*** Begin section ***

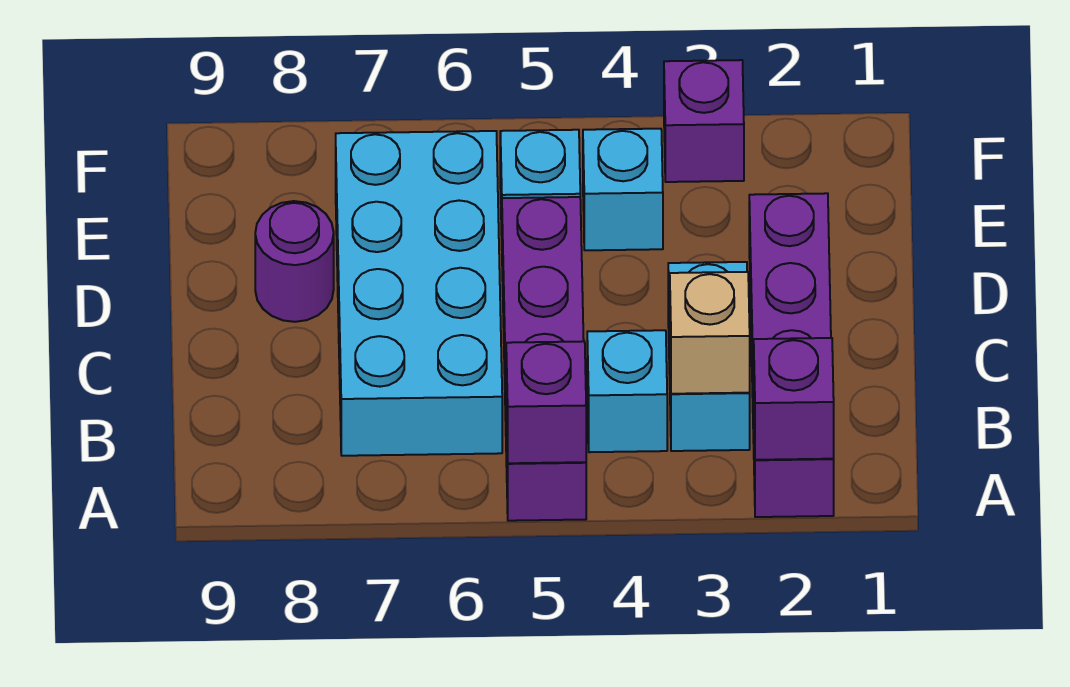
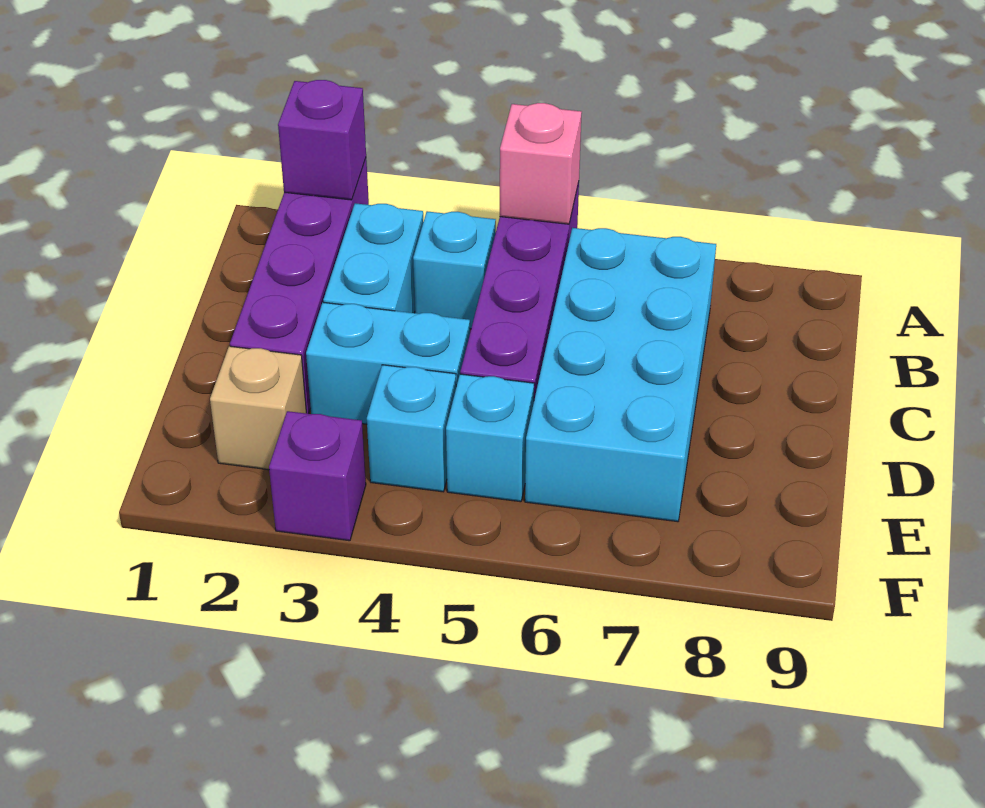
purple brick A5 level 2 -> pink brick A5 level 2
tan brick B3 level 2 -> tan brick E2 level 1
none -> cyan brick D3:D4 level 1
purple round brick D8 level 1 -> none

*** End section ***

> **Work to be completed**: Starting from the line that contains "none -> cyan brick D3:D4 level 1", reproduce each line of the data exactly through the last one.

> **Result below**:
none -> cyan brick D3:D4 level 1
purple round brick D8 level 1 -> none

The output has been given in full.